Work request: Among the lines below, keep only those from the one containing "black ellipse: (106, 173)" through the one containing "black line: (1593, 860) -> (1534, 908), moved", and reproduce them exactly.

Recorded information:
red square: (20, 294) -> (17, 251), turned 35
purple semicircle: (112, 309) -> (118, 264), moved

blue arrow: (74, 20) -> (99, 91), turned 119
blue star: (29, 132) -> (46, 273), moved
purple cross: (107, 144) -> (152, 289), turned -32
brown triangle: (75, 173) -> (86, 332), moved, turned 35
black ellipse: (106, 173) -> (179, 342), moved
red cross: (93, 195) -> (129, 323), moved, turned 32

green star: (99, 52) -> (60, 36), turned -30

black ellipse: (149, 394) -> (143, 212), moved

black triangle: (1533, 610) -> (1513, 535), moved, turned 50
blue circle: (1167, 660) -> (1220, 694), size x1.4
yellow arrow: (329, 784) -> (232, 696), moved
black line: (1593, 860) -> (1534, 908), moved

...

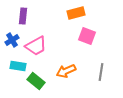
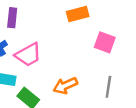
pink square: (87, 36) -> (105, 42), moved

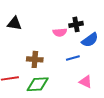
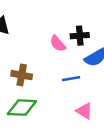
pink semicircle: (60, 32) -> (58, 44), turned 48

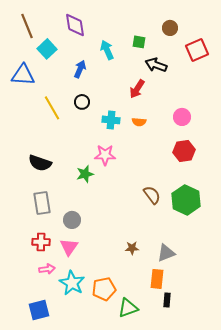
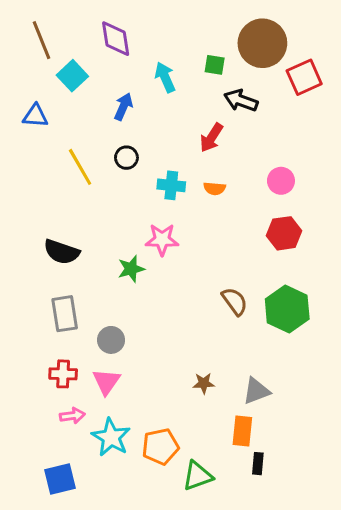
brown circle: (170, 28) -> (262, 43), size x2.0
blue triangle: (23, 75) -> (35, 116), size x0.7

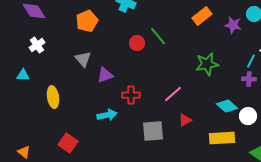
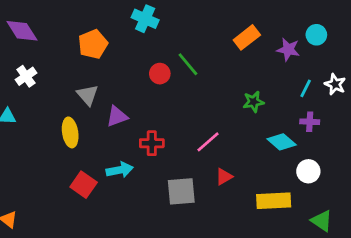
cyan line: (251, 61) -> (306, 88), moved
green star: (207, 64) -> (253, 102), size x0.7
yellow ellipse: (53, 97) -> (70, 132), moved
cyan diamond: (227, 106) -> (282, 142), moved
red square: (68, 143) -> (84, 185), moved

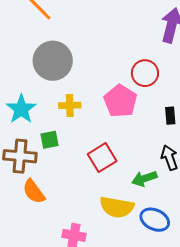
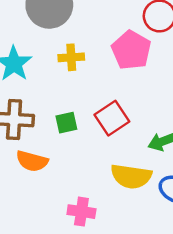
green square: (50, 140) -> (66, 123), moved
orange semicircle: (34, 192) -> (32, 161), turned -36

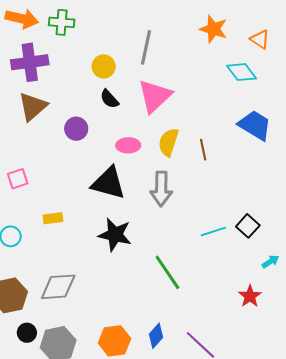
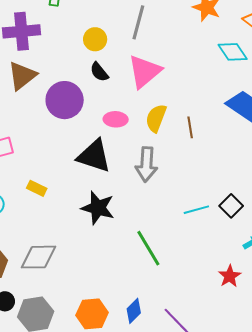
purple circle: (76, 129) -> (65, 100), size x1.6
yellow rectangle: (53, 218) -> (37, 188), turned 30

Completed exercise:
black ellipse: (106, 173) -> (179, 342), moved
red cross: (93, 195) -> (129, 323), moved, turned 32

green star: (99, 52) -> (60, 36), turned -30

black ellipse: (149, 394) -> (143, 212), moved

black triangle: (1533, 610) -> (1513, 535), moved, turned 50
blue circle: (1167, 660) -> (1220, 694), size x1.4
yellow arrow: (329, 784) -> (232, 696), moved
black line: (1593, 860) -> (1534, 908), moved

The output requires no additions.